_ASSIGNMENT_: Go to the line below containing "R103: 1.5k (GND, NET6) -> none" and print exactly from there through the line containing "SW102: button (5V, GND) -> button (GND, n8)", both included. Print nothing else.

___ INPUT FOR THIS TASK ___

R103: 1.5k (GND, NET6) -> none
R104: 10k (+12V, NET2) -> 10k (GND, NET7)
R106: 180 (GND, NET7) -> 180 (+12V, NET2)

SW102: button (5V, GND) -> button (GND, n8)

___
___ INPUT FOR THIS TASK ___

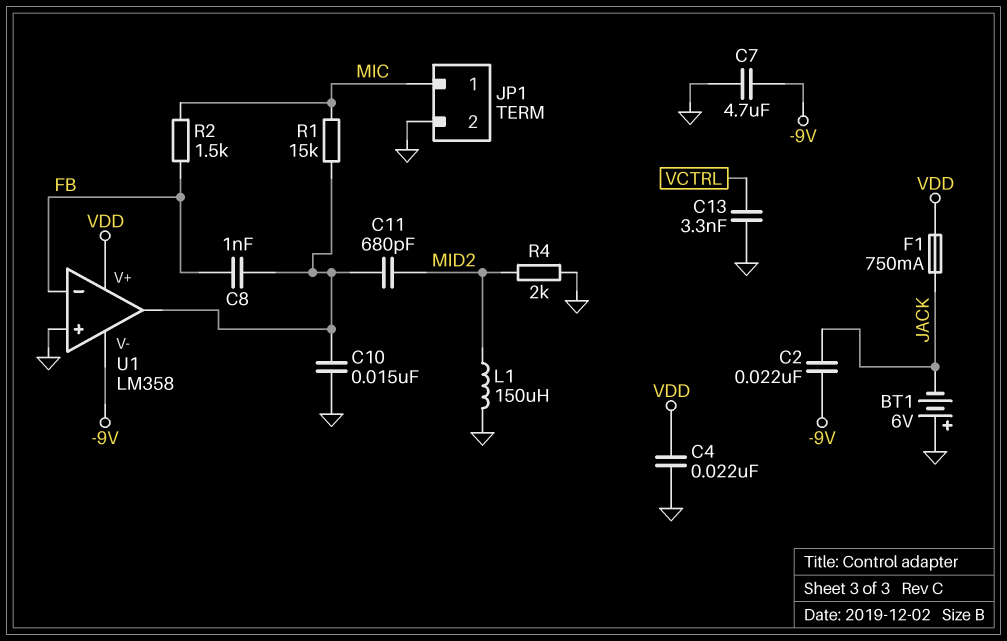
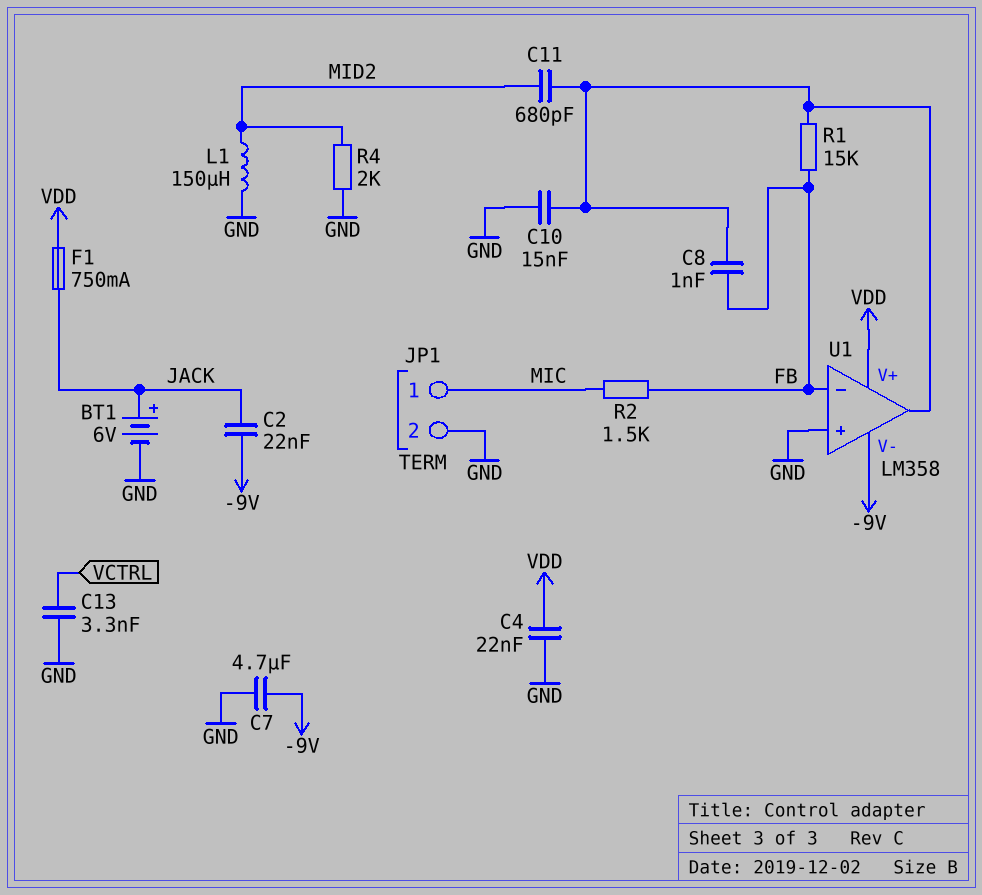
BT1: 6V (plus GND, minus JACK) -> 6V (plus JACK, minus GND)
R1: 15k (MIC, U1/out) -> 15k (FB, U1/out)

___

_ANSWER TO THE EXERCISE_:
R103: 1.5k (GND, NET6) -> none
R104: 10k (+12V, NET2) -> 10k (GND, NET7)
R106: 180 (GND, NET7) -> 180 (+12V, NET2)

SW102: button (5V, GND) -> button (GND, n8)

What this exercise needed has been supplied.